** Data provided follows **

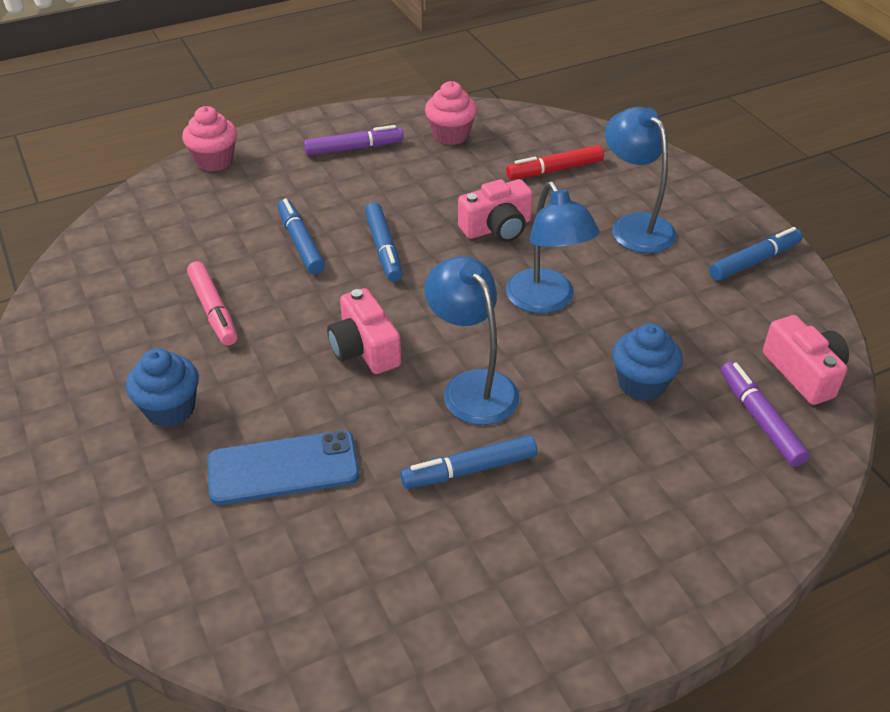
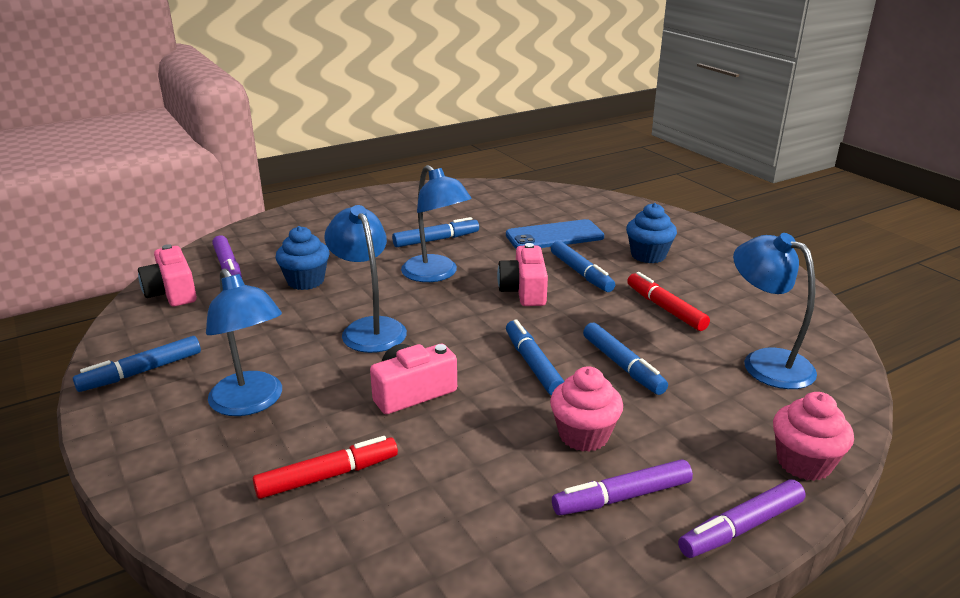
camera: 175 degrees right, 15 degrees down
(166, 239) = (765, 362): none -> blue lamp
(213, 310) = (665, 308): pink marker -> red marker
(281, 377) = (581, 273): none -> blue marker
(289, 130) = (741, 527): none -> purple marker
(364, 349) = (524, 291): pink camera -> pink camera turned 150 degrees counterclockwise
(450, 135) = (481, 534): pink cupcake -> pink cupcake (583, 435)

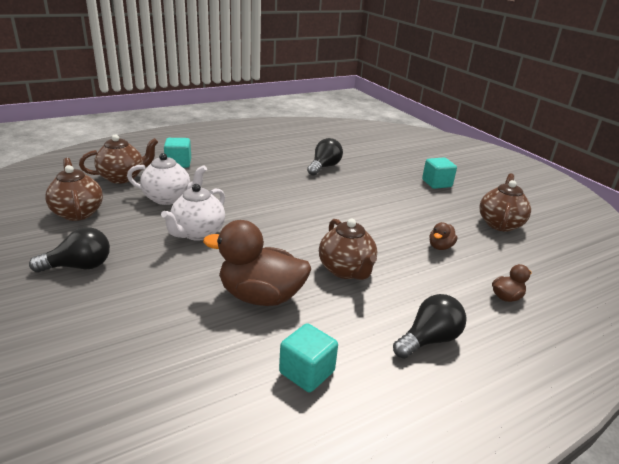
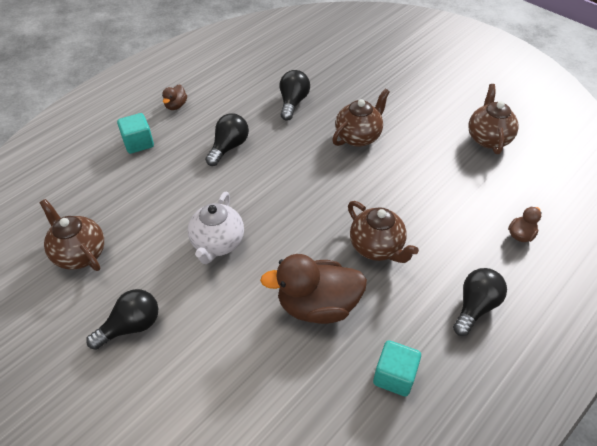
camera: 15 degrees left, 20 degrees up
(122, 177) = (92, 185): brown teapot -> brown teapot (358, 136)
(168, 198) = (160, 202): white teapot -> none
(251, 180) = (229, 147): none -> black light bulb
(436, 183) = (412, 95): turquoise cube -> none
(440, 247) = (446, 188): brown duck -> brown duck (176, 106)

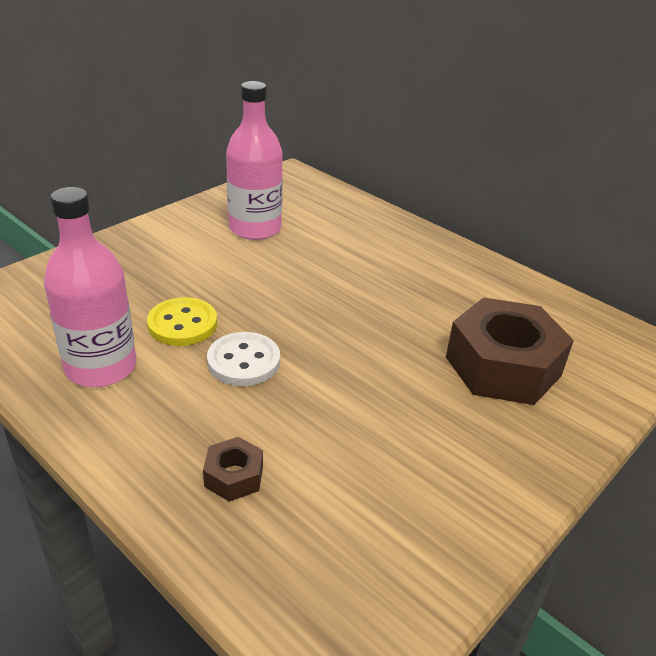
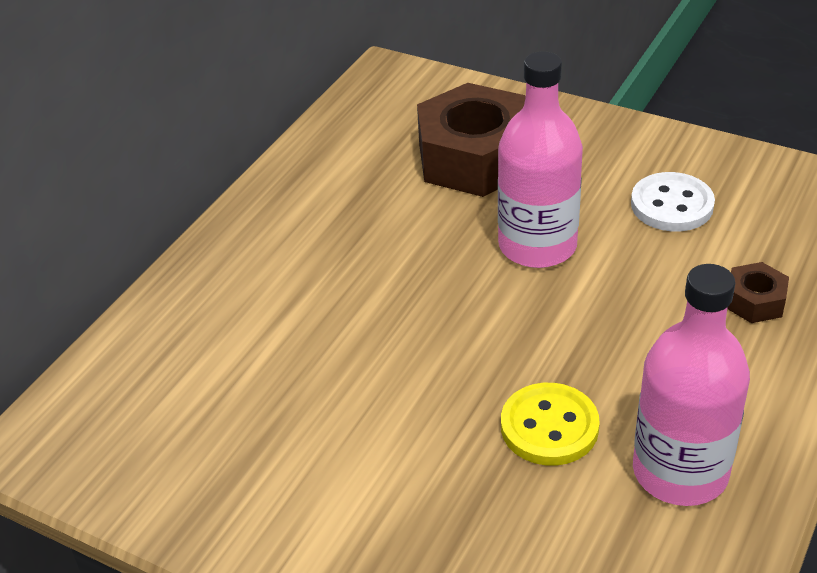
camera: 100 degrees left, 5 degrees up
(243, 361) = (586, 346): white button -> white button (672, 205)
(255, 228) = (258, 433): pink bottle -> pink bottle (537, 246)

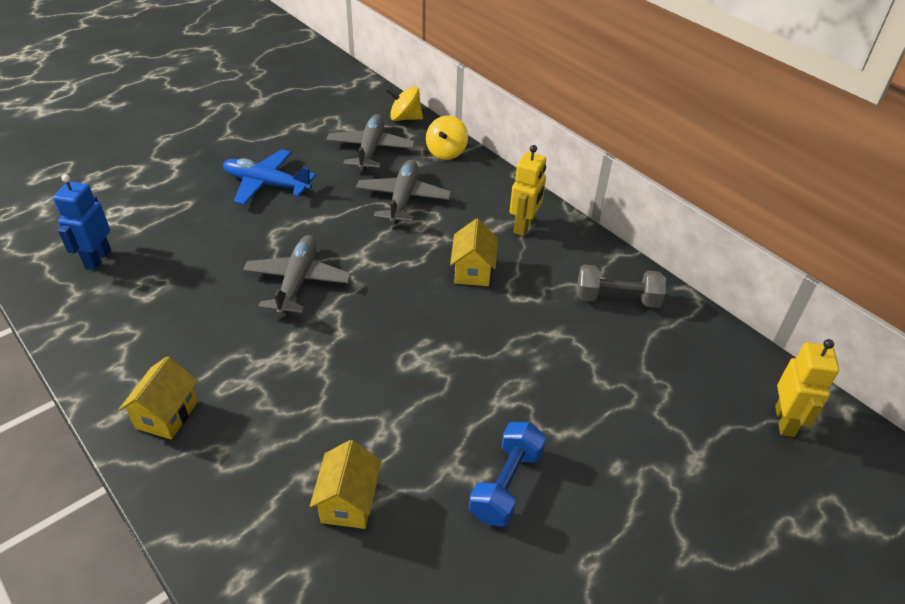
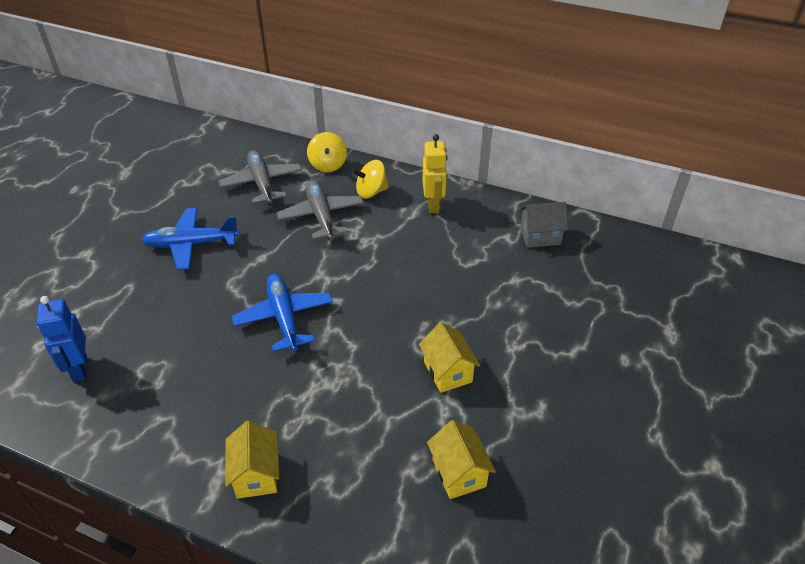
camera: 25 degrees left, 0 degrees up
(297, 281) = (284, 317): grey plane -> blue plane
(405, 118) = (271, 147): yellow spinning top -> yellow spinning top (371, 192)
(473, 271) = (420, 255): yellow house -> yellow house (448, 372)
(506, 484) = (561, 406): blue dumbbell -> none
(617, 299) = (540, 236): grey dumbbell -> grey house
(785, 421) = (705, 280): yellow robot -> none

** End of Data provided **

The range runs from the line containing "(168, 198) = (160, 202): white teapot -> none" through the end of the entries; print those lines exactly and leave the pictures out.

(168, 198) = (160, 202): white teapot -> none
(251, 180) = (229, 147): none -> black light bulb
(436, 183) = (412, 95): turquoise cube -> none
(440, 247) = (446, 188): brown duck -> brown duck (176, 106)

camera: 100 degrees left, 5 degrees up
(243, 361) = (586, 346): white button -> white button (672, 205)
(255, 228) = (258, 433): pink bottle -> pink bottle (537, 246)

camera: 25 degrees left, 0 degrees up
(297, 281) = (284, 317): grey plane -> blue plane
(405, 118) = (271, 147): yellow spinning top -> yellow spinning top (371, 192)
(473, 271) = (420, 255): yellow house -> yellow house (448, 372)
(506, 484) = (561, 406): blue dumbbell -> none
(617, 299) = (540, 236): grey dumbbell -> grey house
(785, 421) = (705, 280): yellow robot -> none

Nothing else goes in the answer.